### Data block
──────────────────────────────

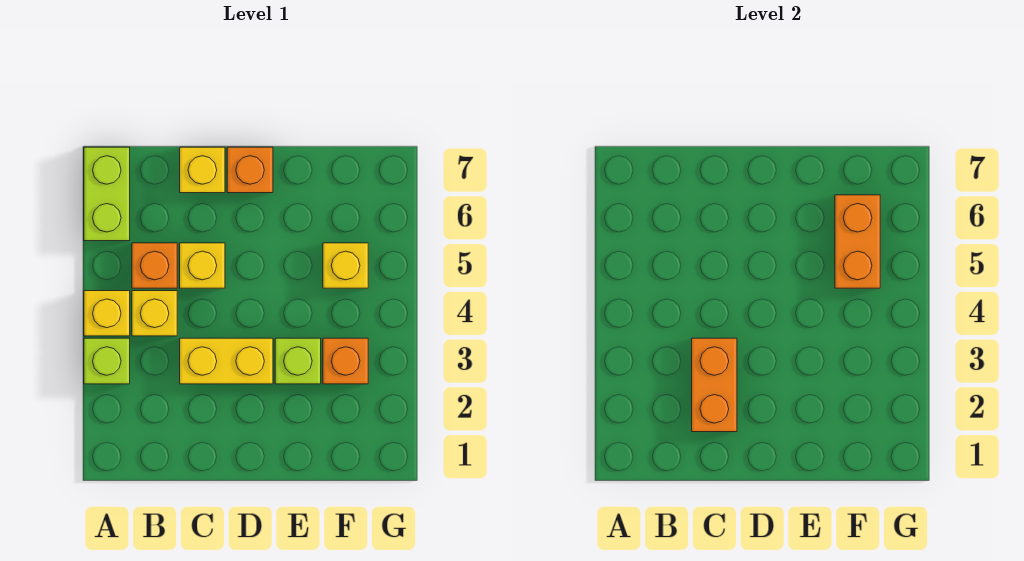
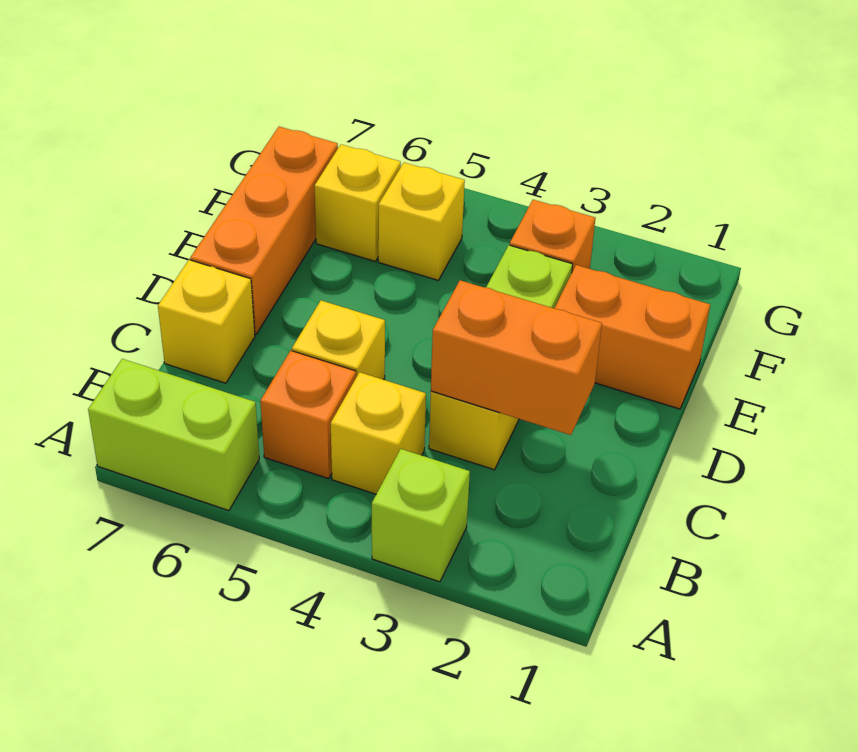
yellow brick A4 level 1 -> yellow brick F6 level 1
orange brick D7 level 1 -> orange brick D7:F7 level 1
orange brick F5:F6 level 2 -> orange brick E1:E2 level 1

──────────────────────────────

### Task objective
Each line above must be set down exactly, though no picture should be carried over.

### Reply
yellow brick A4 level 1 -> yellow brick F6 level 1
orange brick D7 level 1 -> orange brick D7:F7 level 1
orange brick F5:F6 level 2 -> orange brick E1:E2 level 1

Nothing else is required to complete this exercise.